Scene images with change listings

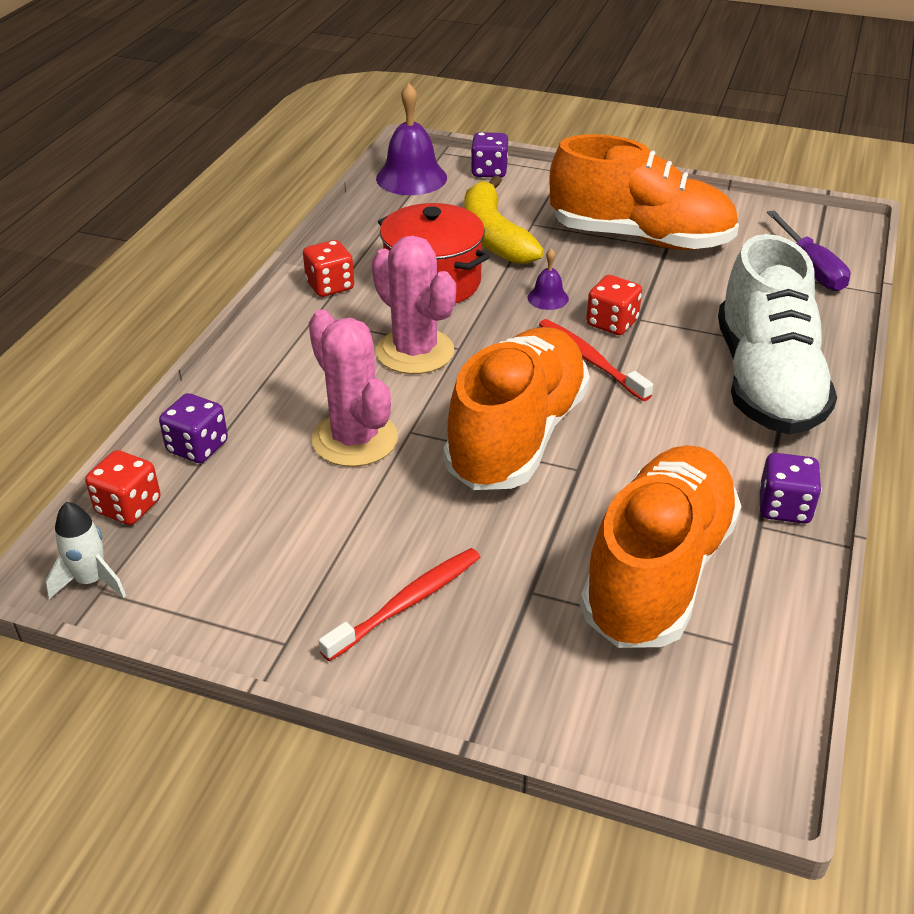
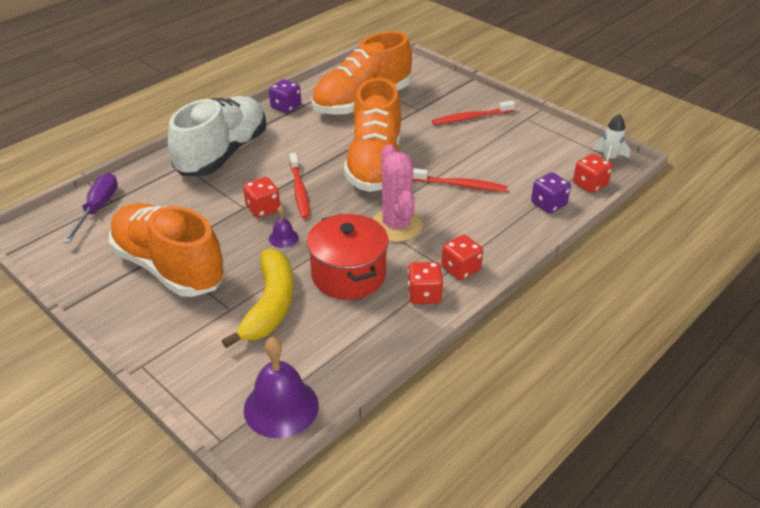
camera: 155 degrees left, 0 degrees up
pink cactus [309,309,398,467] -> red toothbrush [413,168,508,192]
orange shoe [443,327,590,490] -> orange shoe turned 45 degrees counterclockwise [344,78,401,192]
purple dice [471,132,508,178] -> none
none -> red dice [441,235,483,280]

- **TASK ITEM**: Return every entry above exactly. Pictures stay out.

- **RESPONSE**:
camera: 155 degrees left, 0 degrees up
pink cactus [309,309,398,467] -> red toothbrush [413,168,508,192]
orange shoe [443,327,590,490] -> orange shoe turned 45 degrees counterclockwise [344,78,401,192]
purple dice [471,132,508,178] -> none
none -> red dice [441,235,483,280]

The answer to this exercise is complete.